▶ **Exercise directions**: Transcribe all the entries word for word, skipping the pictures.

::::::::

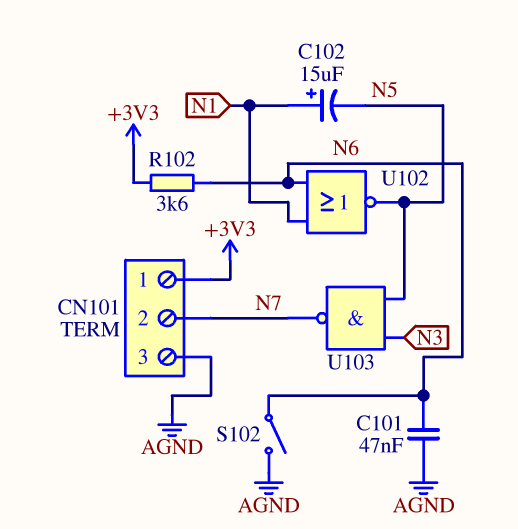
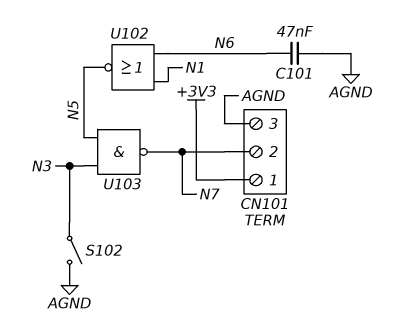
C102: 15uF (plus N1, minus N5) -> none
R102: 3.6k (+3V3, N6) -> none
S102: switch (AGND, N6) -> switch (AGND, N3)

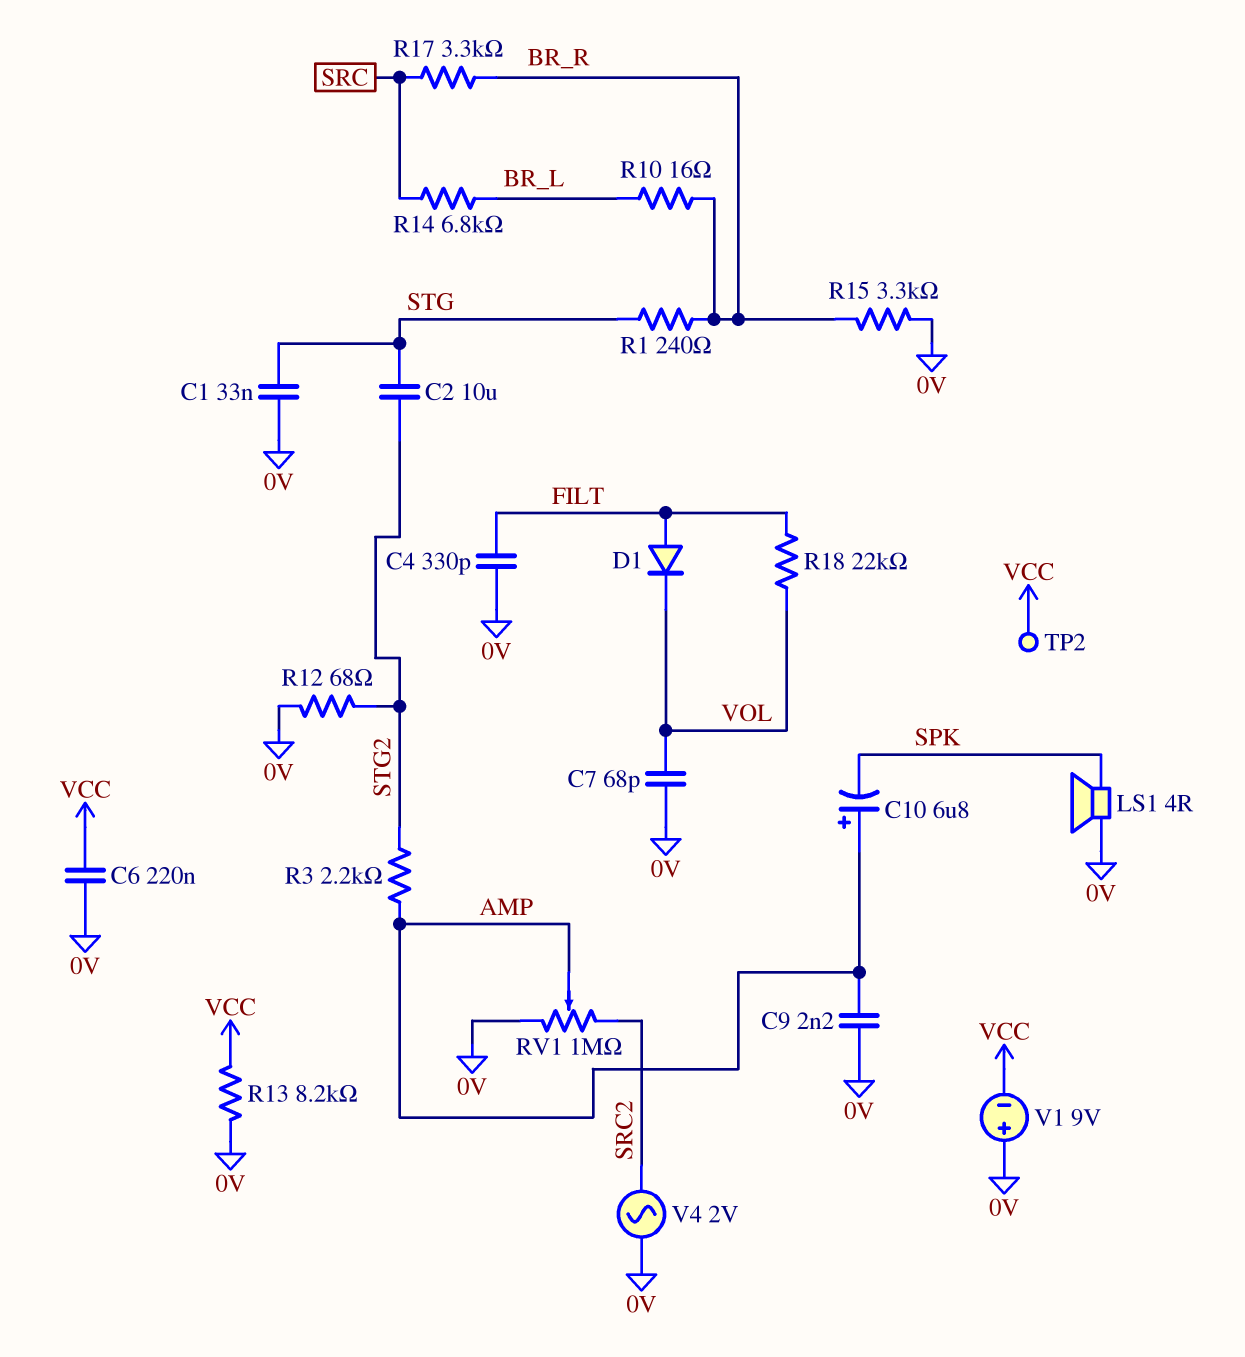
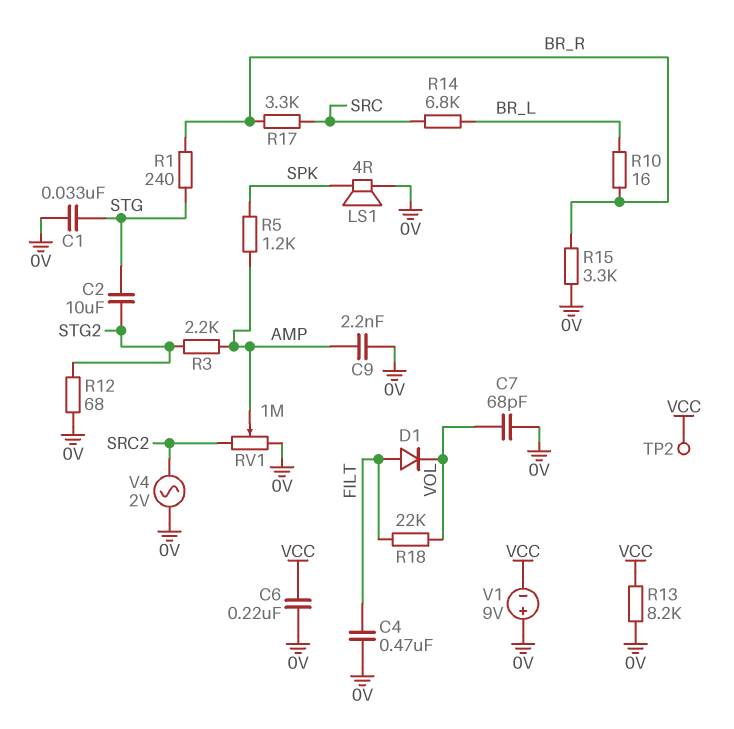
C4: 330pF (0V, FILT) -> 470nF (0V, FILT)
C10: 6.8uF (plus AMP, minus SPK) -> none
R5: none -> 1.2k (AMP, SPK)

::::::::

▶ **Response area**:
C102: 15uF (plus N1, minus N5) -> none
R102: 3.6k (+3V3, N6) -> none
S102: switch (AGND, N6) -> switch (AGND, N3)

C4: 330pF (0V, FILT) -> 470nF (0V, FILT)
C10: 6.8uF (plus AMP, minus SPK) -> none
R5: none -> 1.2k (AMP, SPK)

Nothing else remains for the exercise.